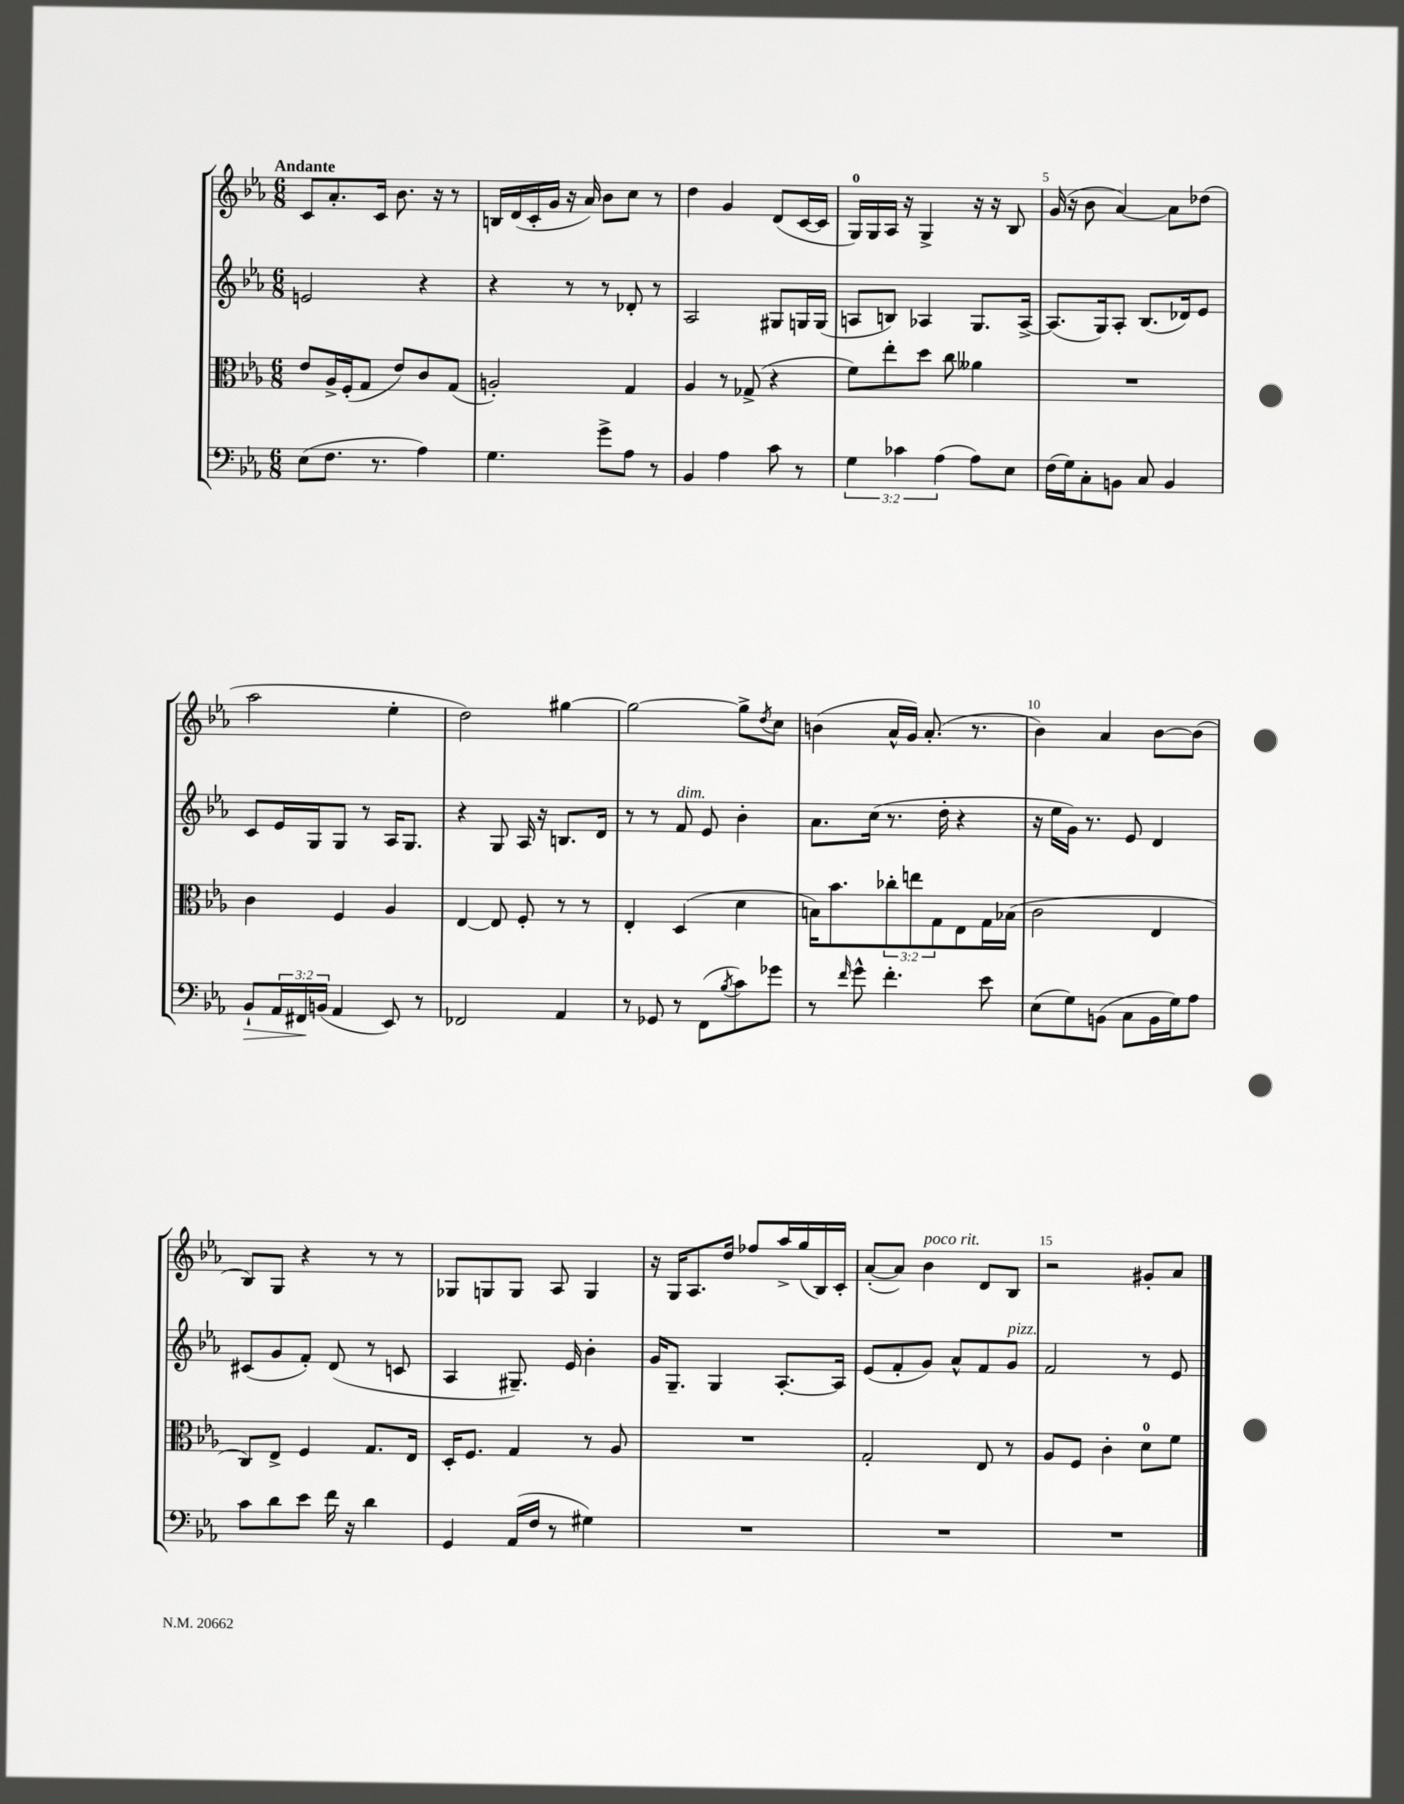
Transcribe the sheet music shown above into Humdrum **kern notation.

**kern	**kern	**kern	**kern
*staff4	*staff3	*staff2	*staff1
*clefF4	*clefC3	*clefG2	*clefG2
*k[b-e-a-]	*k[b-e-a-]	*k[b-e-a-]	*k[b-e-a-]
*M6/8	*M6/8	*M6/8	*M6/8
(8E-	8e-	2e	8c
8.F	16A-^	.	8.a-'
.	(16F'	.	.
.	8G	.	.
8.r	.	.	16c
.	8e-)	.	8.b-
4A-)	8c	4r	.
.	.	.	16r
.	(8G	.	8r
=	=	=	=
4.G	2A')	4r	16B
.	.	.	(16d
.	.	.	16c'
.	.	.	16g
.	.	8r	16r
.	.	.	16a-)
8g^	.	8r	8b-
8A-	4G	8d-'	8cc
8r	.	8r	8r
=	=	=	=
4BB-	4A-	2A-	4dd
4A-	8r	.	4g
.	(8G-^	.	.
8c	4r	8G#	(8d
8r	.	16G	[16c
.	.	(16G	16c]
=	=	=	=
6G	8f)	8A	16G)
.	.	.	16G
.	8ee-'	8B)	16A-
6c-	.	.	.
.	.	.	16r
.	8dd	4A-	4G^
(6A-	.	.	.
.	8cc	.	.
8A-)	4a--	8.G	16r
.	.	.	16r
8E-	.	.	8B-
.	.	[16A-^	.
=	=	=	=
(16F	2.r	(8.A-]	(16g
16G)	.	.	16r
8C'	.	.	8b-
.	.	16G)	.
8BB	.	8A-'	[4a-)
8C	.	(8.B-	.
4BB	.	.	8a-]
.	.	16d-)	.
.	.	8e-	(8dd-
=	=	=	=
8BB-`	4c	8c	2aa-
24AA-	.	16e-	.
24FF#	.	.	.
.	.	16G	.
(24BB	.	.	.
4AA-	4F	8G	.
.	.	8r	.
8EE-)	4A-	16A-	4ee-'
.	.	8.G	.
8r	.	.	.
=	=	=	=
2FF-	[4E-	4r	2dd)
.	8E-]	8G	.
.	8F'	16A-	.
.	.	16r	.
4AA-	8r	8.B	[4gg#
.	8r	.	.
.	.	16d	.
=	=	=	=
8r	4E-'	8r	2gg#_
8GG-	.	8r	.
8r	(4D	8f	.
(8FF	.	8e-	.
8qB-	.	.	.
8c)	4d	4b-'	8gg#^]
.	.	.	8qdd
8g-	.	.	8cc
=	=	=	=
8r	16B)	8.a-	(4b
.	8.b-	.	.
16qqf	.	.	.
8g^^	.	.	.
.	.	(16cc	.
4.f'	12cc-'	8.r	16a-^^
.	.	.	16g)
.	12ee	.	.
.	.	.	(8.a-'
.	12G	.	.
.	.	16dd'	.
.	8E-	4r	.
.	.	.	8.r
8e-	16G	.	.
.	(16B-	.	.
=	=	=	=
(8E-	2c	16r	4b-)
.	.	16ee-	.
8G)	.	16g)	.
.	.	8.r	.
(8BB	.	.	4a-
8C	.	8e-	.
16BB	4E-	4d	[8b-
16G)	.	.	.
8A-	.	.	(8b-]
=	=	=	=
8c	8C)	(8c#	8B-)
8d	8E-^	8g	8G
8e-	4F	8f')	4r
16f	.	(8d	.
16r	.	.	.
4d	8.G	8r	8r
.	.	8c	8r
.	16E-	.	.
=	=	=	=
4GG	16D'	4A-	8G-
.	8.F	.	.
.	.	.	8G
(16AA-	4G	8.G#~)	8G
16F	.	.	.
8r	.	.	8A-
.	.	16e-	.
4G#)	8r	4b-'	4G
.	8A-	.	.
=	=	=	=
2.r	2.r	16g	16r
.	.	8.G~	16G
.	.	.	8.A-
.	.	4G	.
.	.	.	16dd
.	.	.	8ff-
.	.	[8.A-'	16aa-^
.	.	.	(16gg
.	.	.	16B-)
.	.	16A-]	16c'
=	=	=	=
2.r	2G'	(8e-	([8a-'
.	.	8f'	8a-])
.	.	8g)	4b-
.	.	8a-^^	.
.	8E-	8f	8d
.	8r	8g	8B-
=	=	=	=
2.r	8A-	2f	2r
.	8F	.	.
.	4c'	.	.
.	8d	8r	8g#'
.	8f	8e-	8a-
==	==	==	==
*-	*-	*-	*-
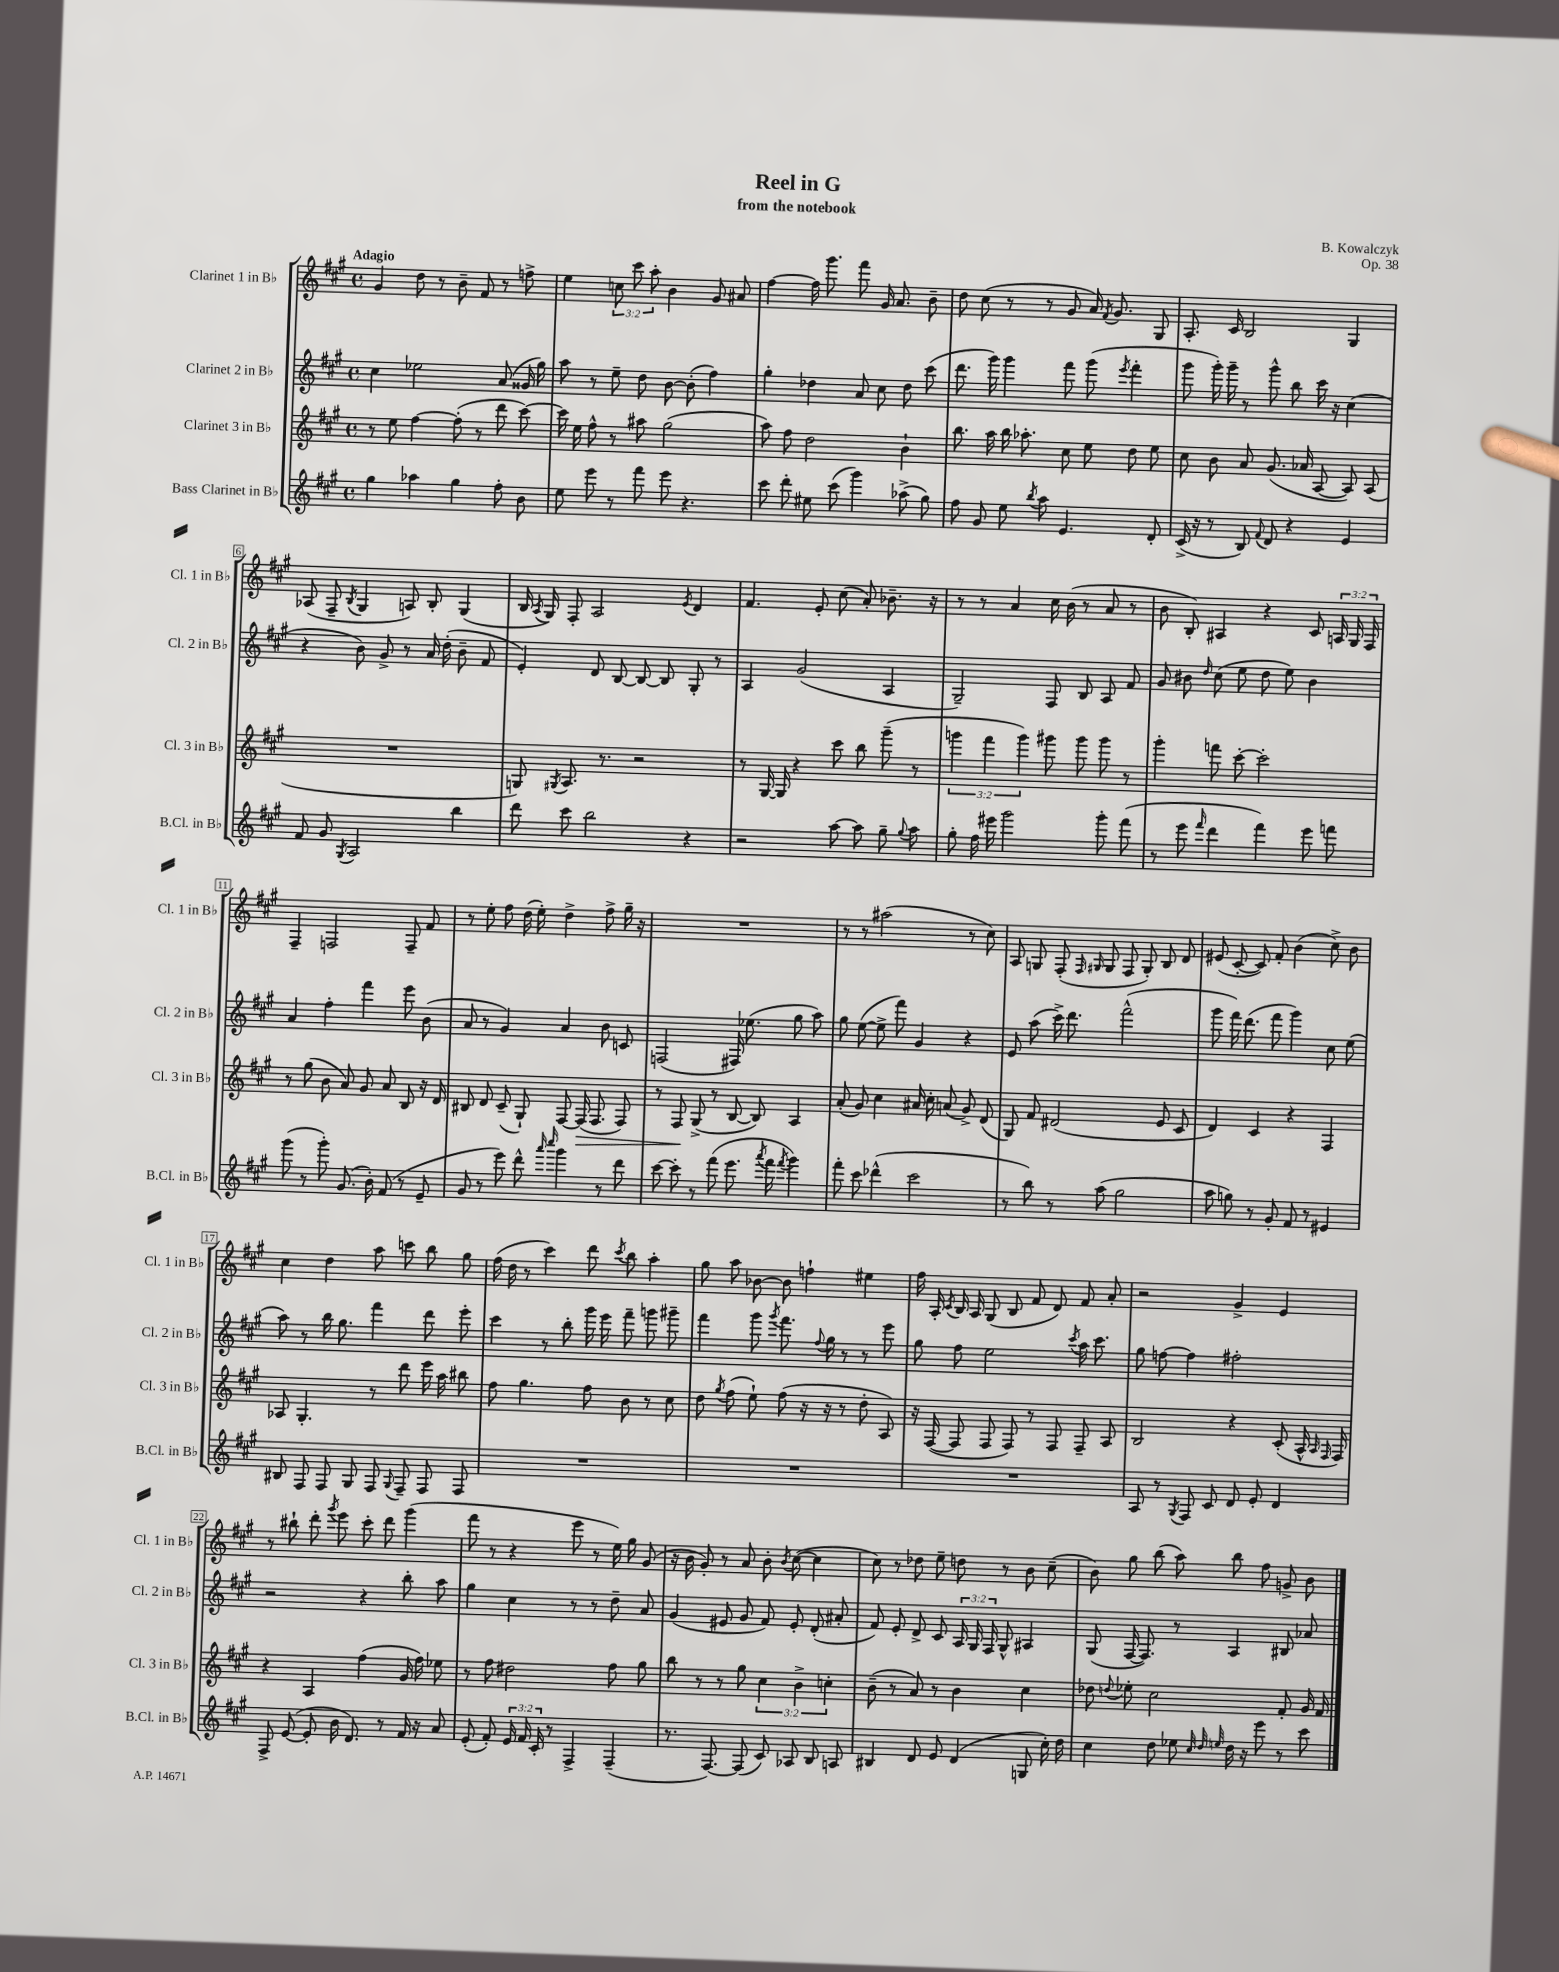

#####

EXERCISE DIRECTIONS:
Extract every line of the rows above that contains the string "kern".

EXERCISE RESPONSE:
Transcribe the sheet music shown above into Humdrum **kern notation.
**kern	**kern	**kern	**kern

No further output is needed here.